[Activity]:
If pictures appear in the lines below, skip them and copy exactly the lines from the one containing "C5: none -> 6.8uF (plus +9V, minus GND)" through the one containing "IC2: XNOR 74HC266", and nothing else.

═══ Provided records

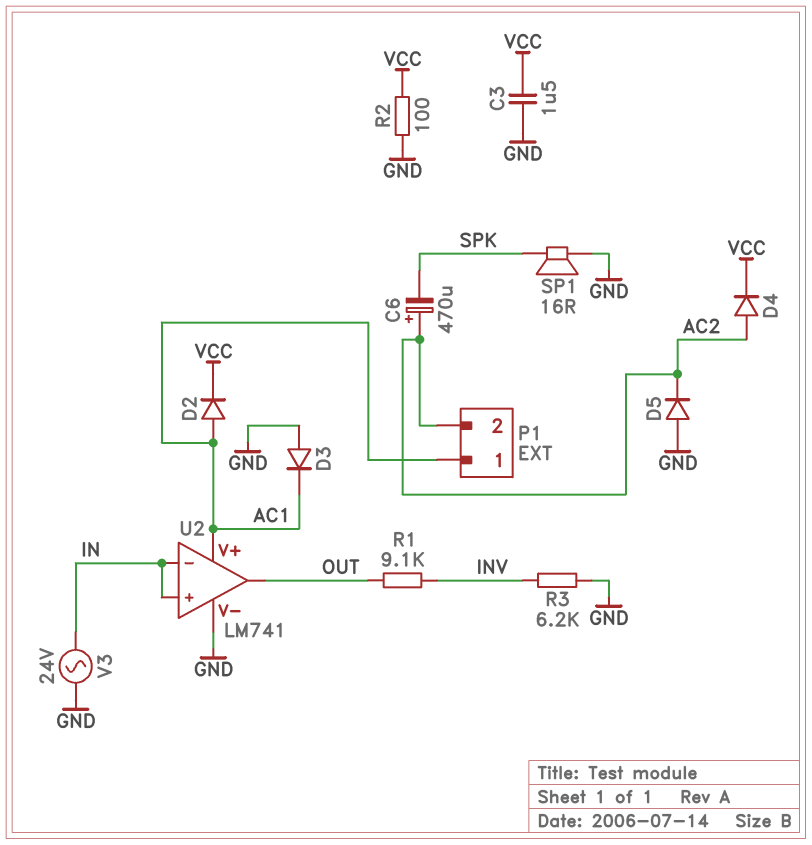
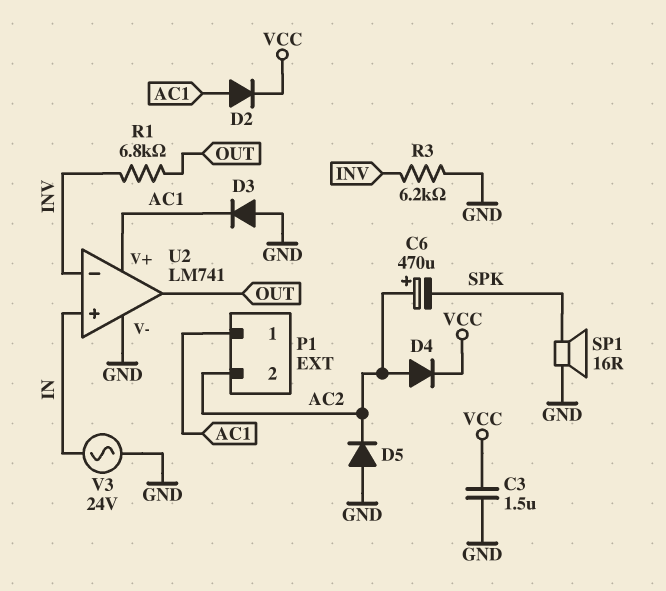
R1: 9.1k (INV, OUT) -> 6.8k (INV, OUT)
R2: 100 (GND, VCC) -> none
U2 pin in-: IN -> INV

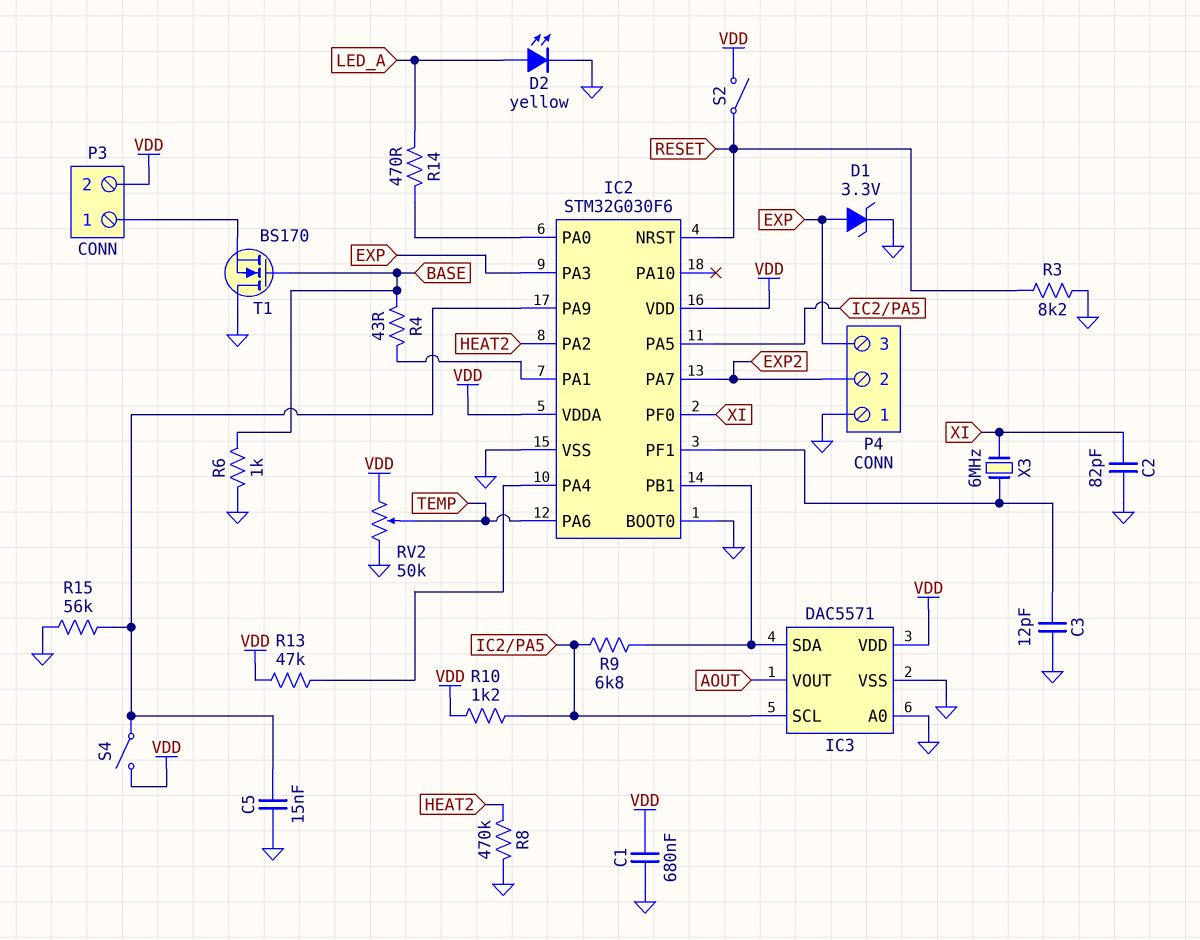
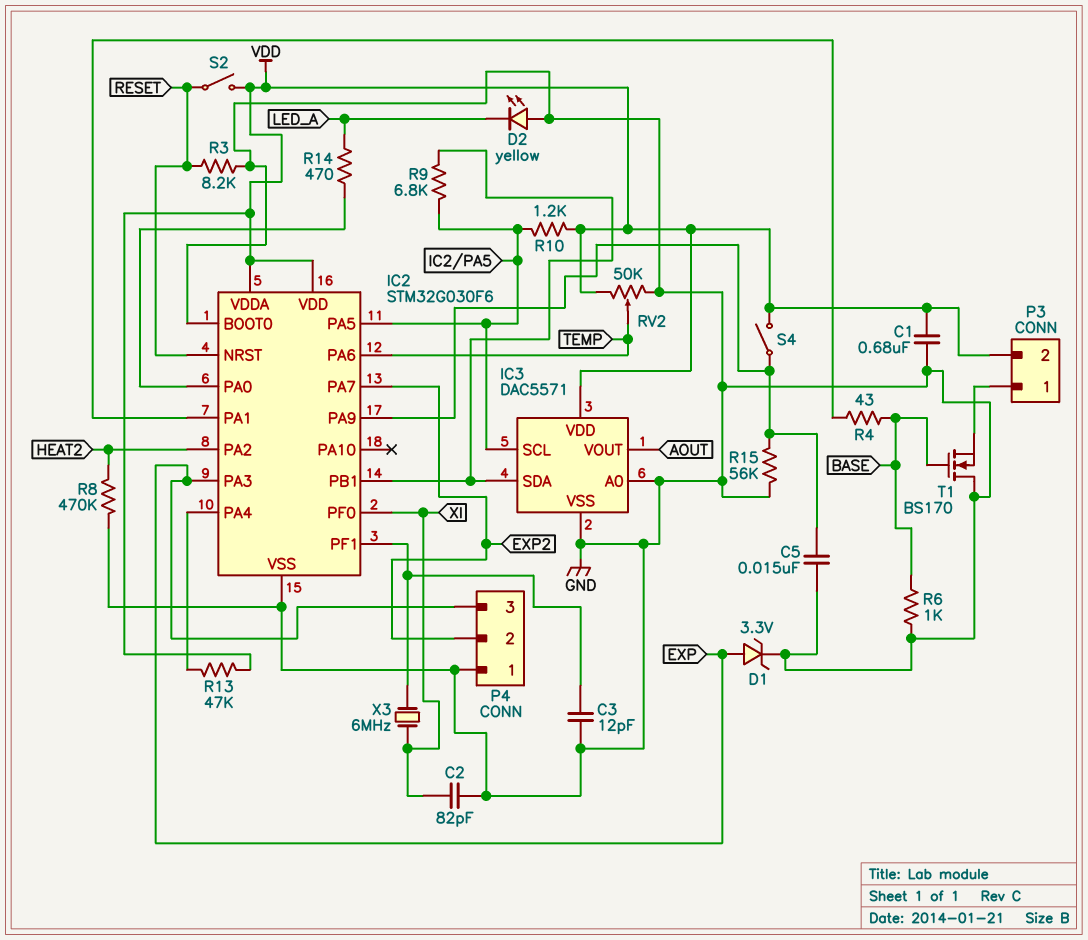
D2: LED yellow (A LED_A, K GND) -> LED yellow (A GND, K LED_A)

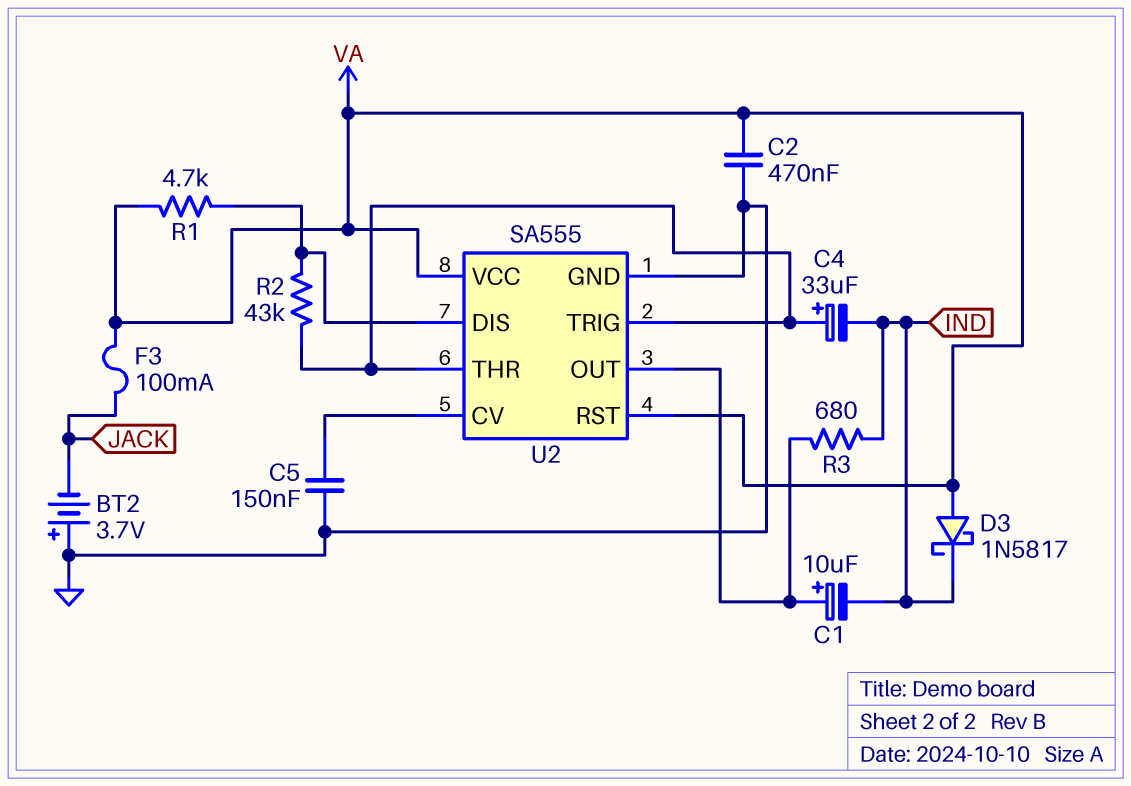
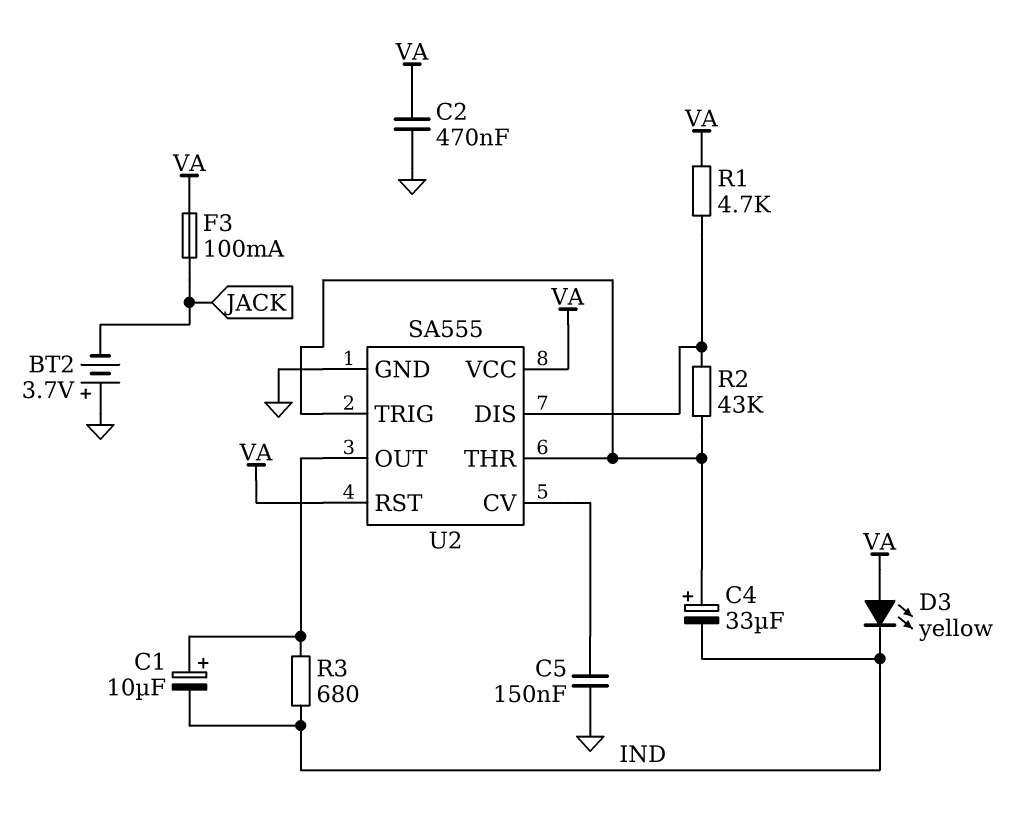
D3: schottky 1N5817 (A VA, K IND) -> LED yellow (A VA, K IND)

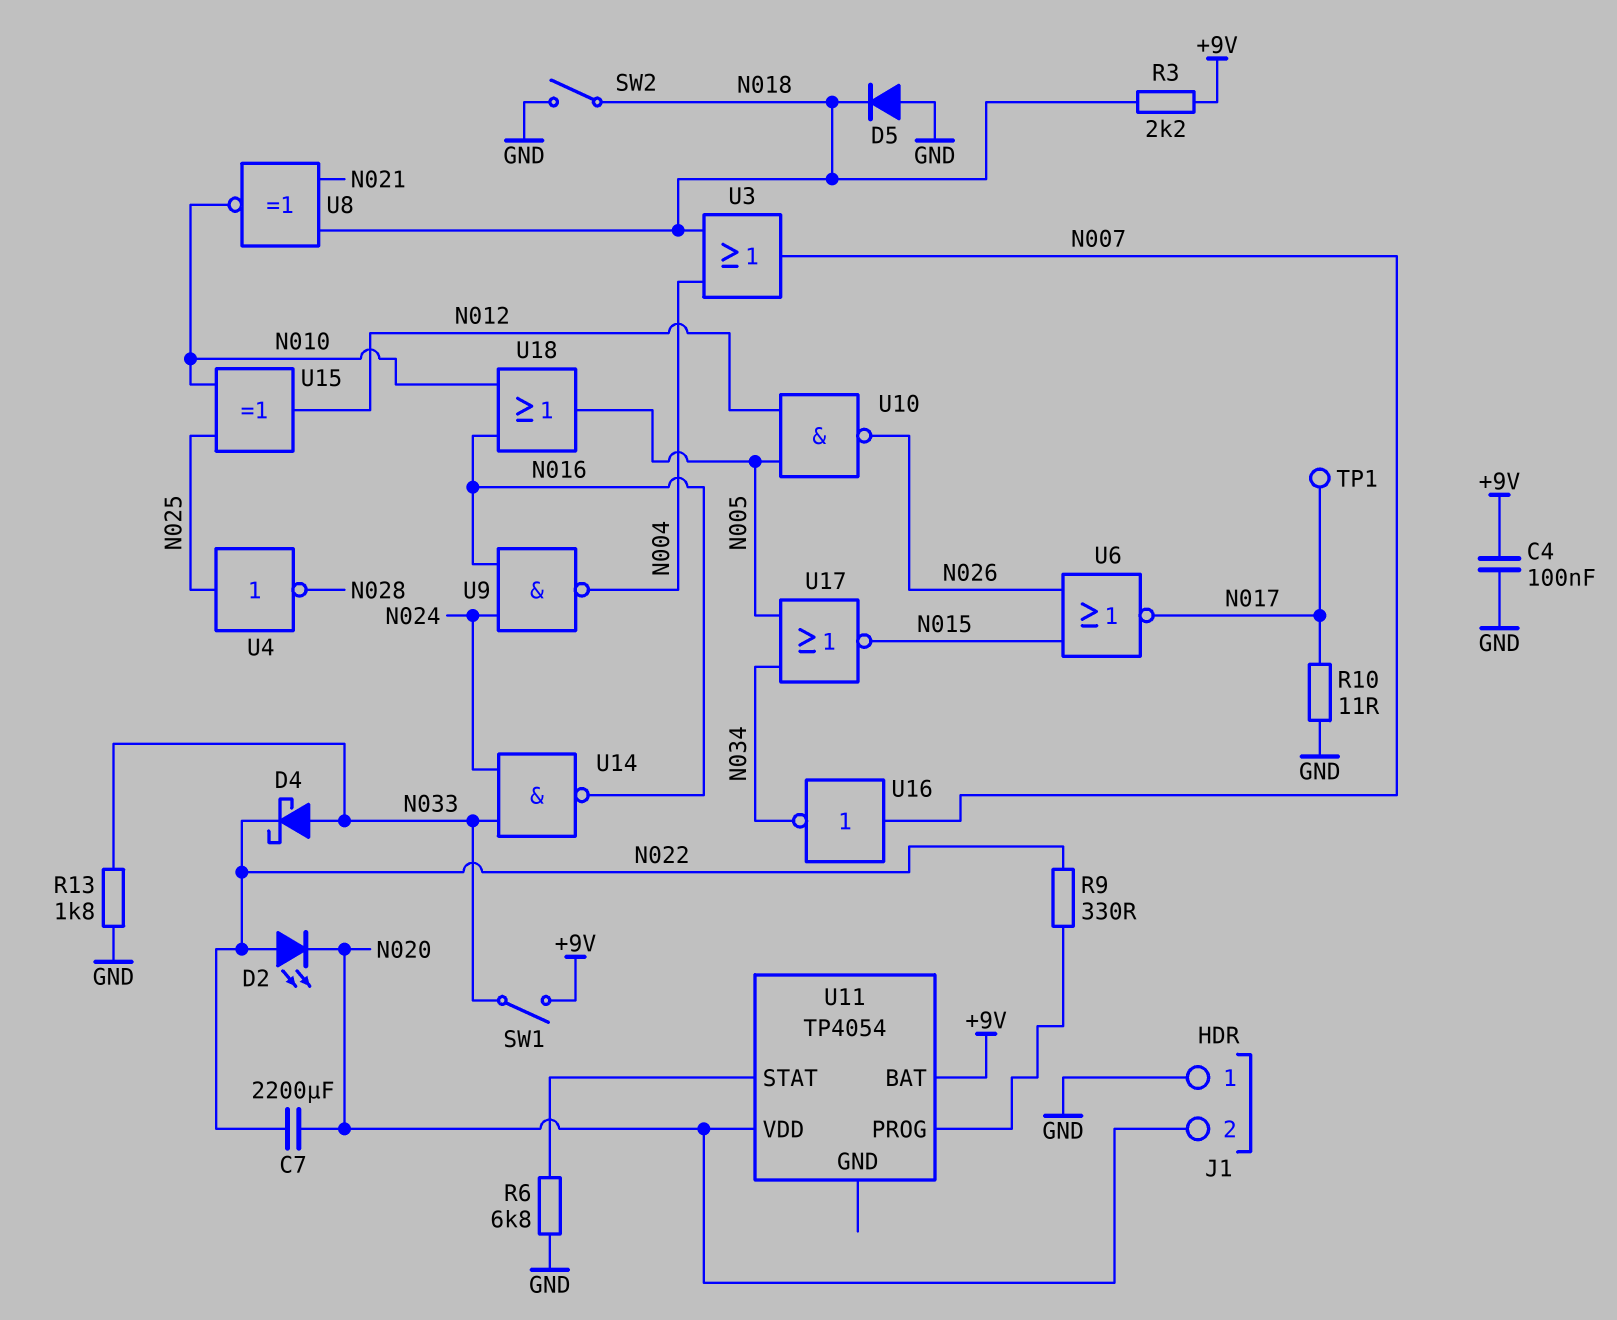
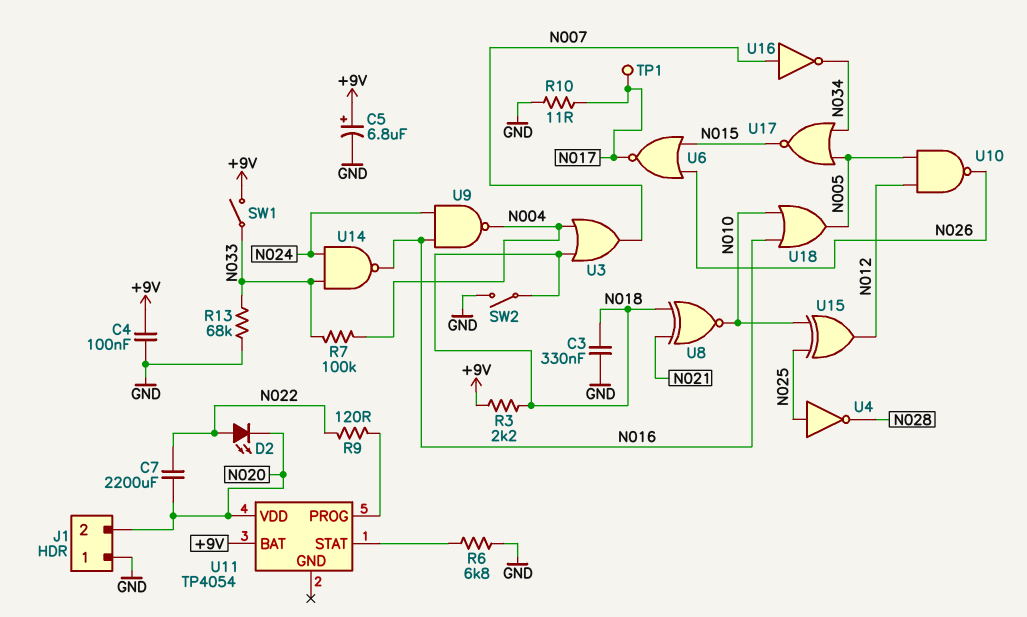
C3: none -> 330nF (GND, N018)
C5: none -> 6.8uF (plus +9V, minus GND)
D4: schottky (A N033, K N022) -> none
D5: diode (A GND, K N018) -> none
R7: none -> 100k (N004, N033)
R9: 330 (N022, U11/PROG) -> 120 (N022, U11/PROG)
R13: 1.8k (GND, N033) -> 68k (GND, N033)

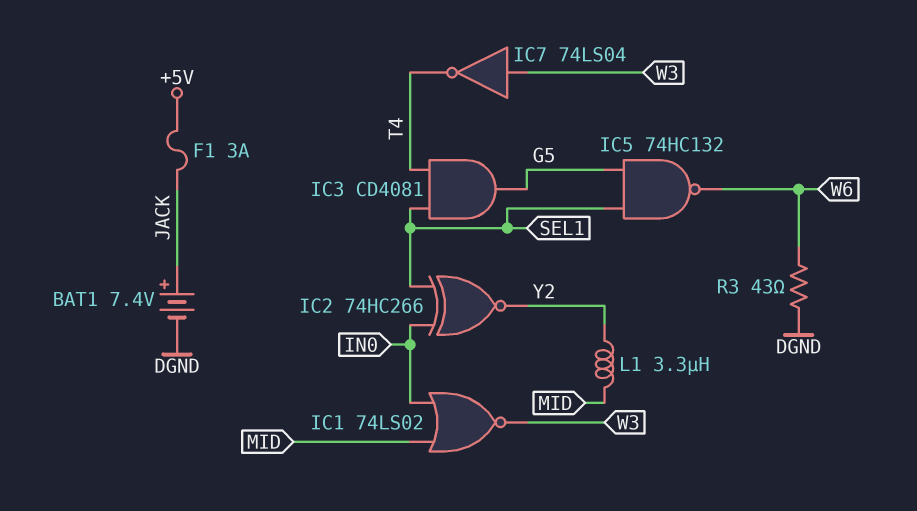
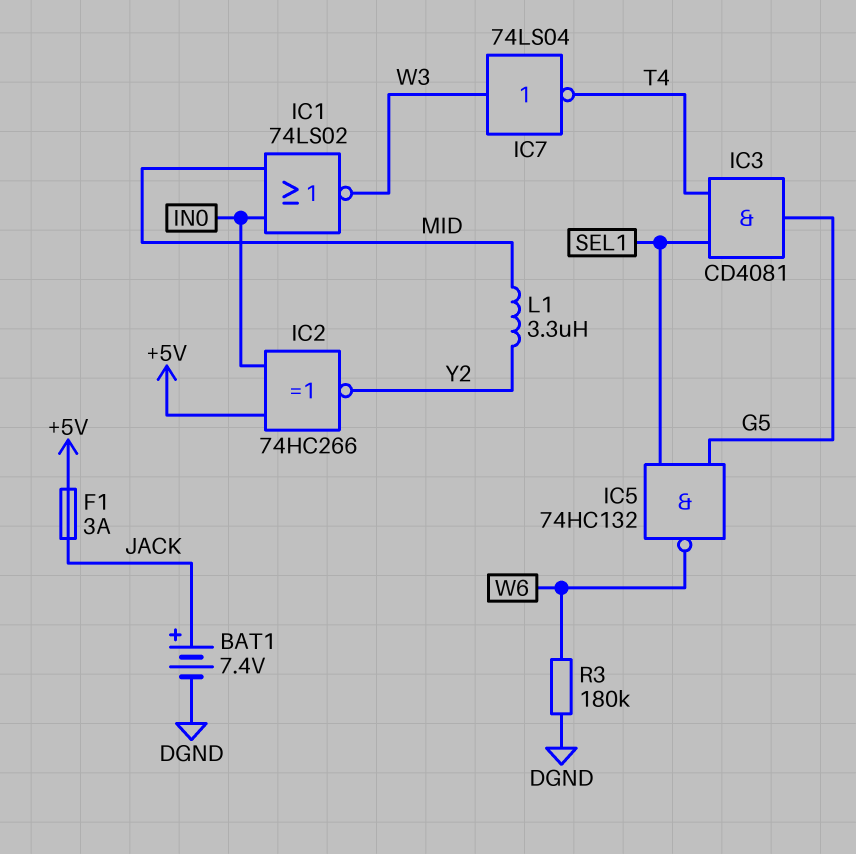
IC2: XNOR 74HC266 (in IN0, in SEL1, out Y2) -> XNOR 74HC266 (in +5V, in IN0, out Y2)
R3: 43 (DGND, W6) -> 180k (DGND, W6)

══════

[Task output]:
C5: none -> 6.8uF (plus +9V, minus GND)
D4: schottky (A N033, K N022) -> none
D5: diode (A GND, K N018) -> none
R7: none -> 100k (N004, N033)
R9: 330 (N022, U11/PROG) -> 120 (N022, U11/PROG)
R13: 1.8k (GND, N033) -> 68k (GND, N033)

IC2: XNOR 74HC266 (in IN0, in SEL1, out Y2) -> XNOR 74HC266 (in +5V, in IN0, out Y2)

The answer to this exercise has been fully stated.